*Exercise instructions*: Could you retype exactly the lines below between the one holding "pink heart: 1 -> 0" and the one holding "red apple: 4 -> 5", inclusive, leaving out any pictures?
───── Material to process ─────
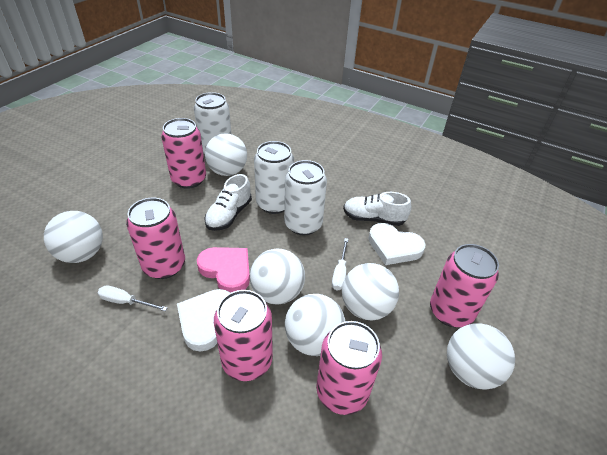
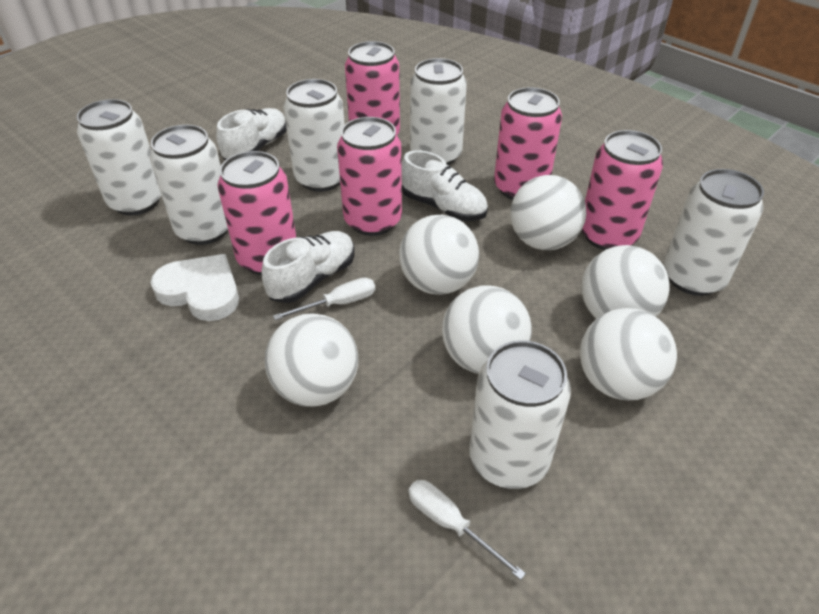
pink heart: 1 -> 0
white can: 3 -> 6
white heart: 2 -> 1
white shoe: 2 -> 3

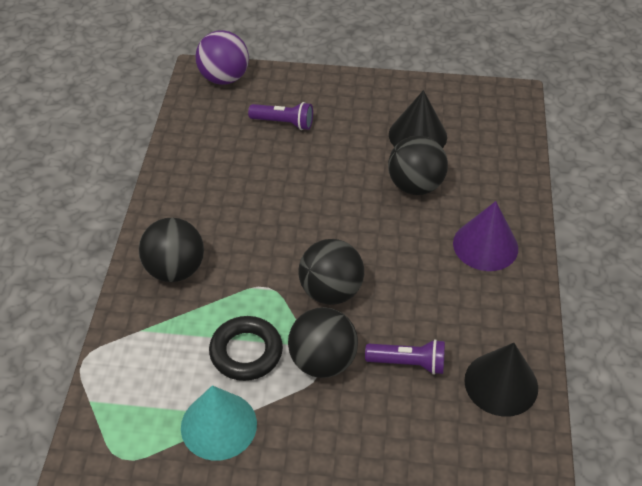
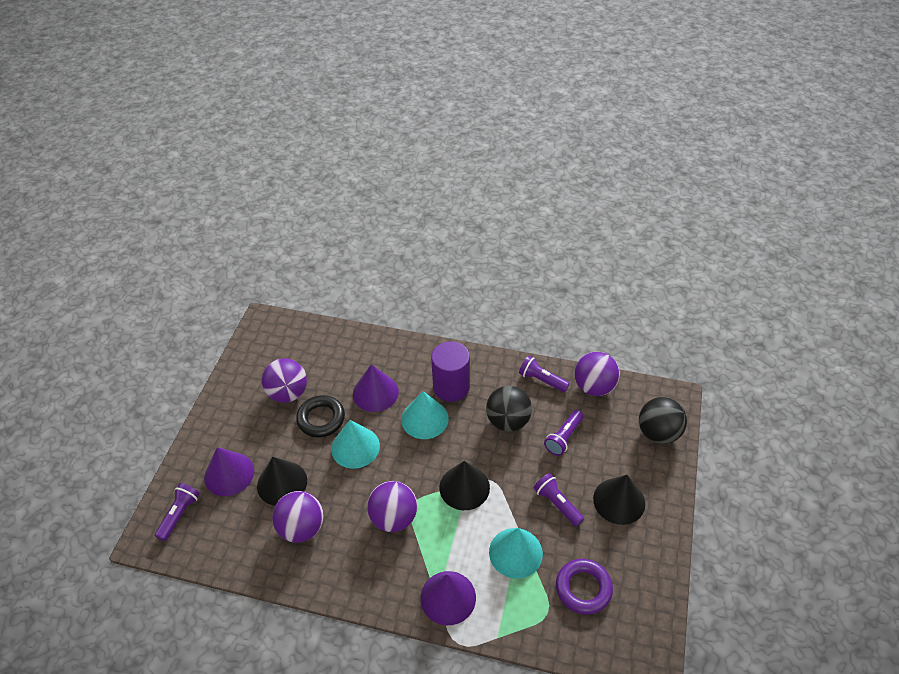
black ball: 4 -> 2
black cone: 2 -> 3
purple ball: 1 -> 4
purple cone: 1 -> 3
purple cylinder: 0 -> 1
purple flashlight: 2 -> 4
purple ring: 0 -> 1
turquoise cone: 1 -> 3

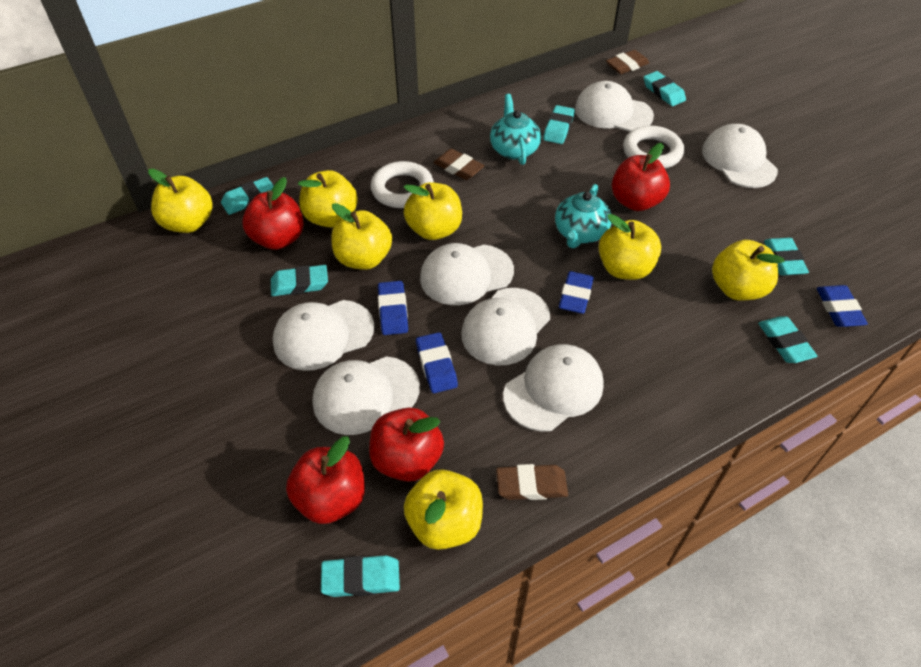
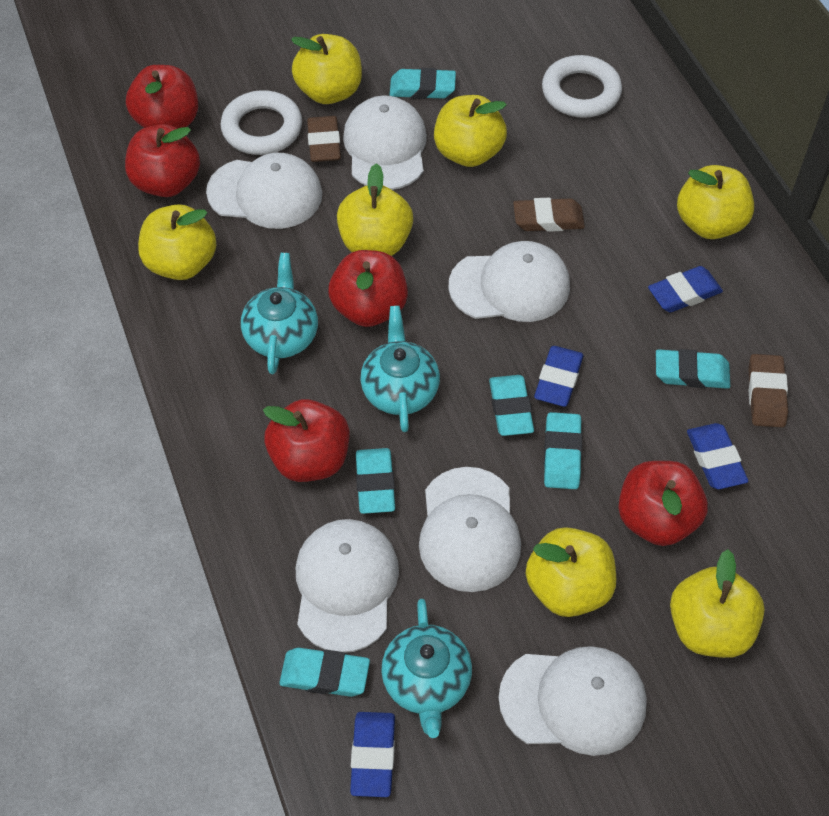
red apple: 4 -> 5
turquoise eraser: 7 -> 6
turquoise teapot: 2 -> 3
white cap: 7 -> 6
─────
───── Material to process ─────
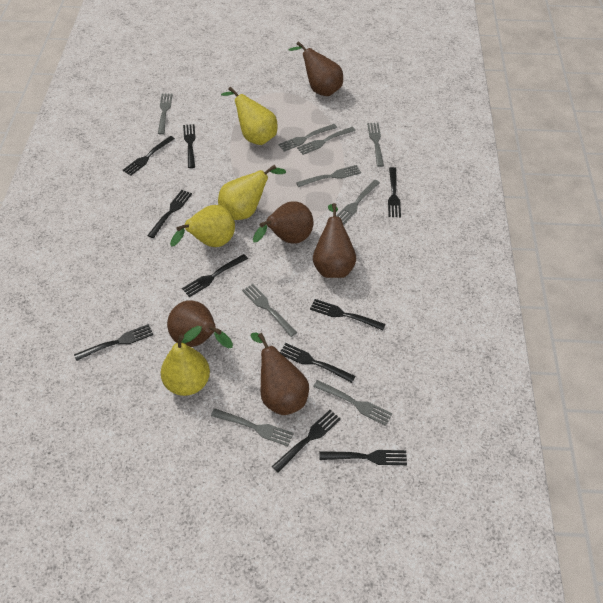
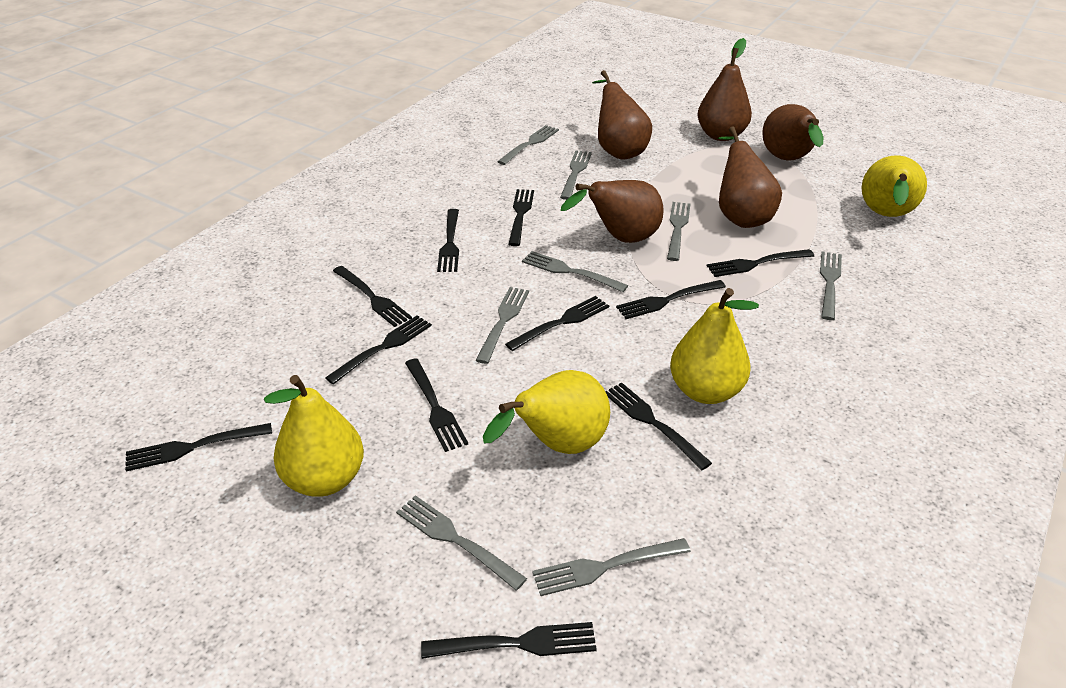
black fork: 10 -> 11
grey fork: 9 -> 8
─────
*Answer section*:
pink heart: 1 -> 0
white can: 3 -> 6
white heart: 2 -> 1
white shoe: 2 -> 3

black ball: 4 -> 2
black cone: 2 -> 3
purple ball: 1 -> 4
purple cone: 1 -> 3
purple cylinder: 0 -> 1
purple flashlight: 2 -> 4
purple ring: 0 -> 1
turquoise cone: 1 -> 3

red apple: 4 -> 5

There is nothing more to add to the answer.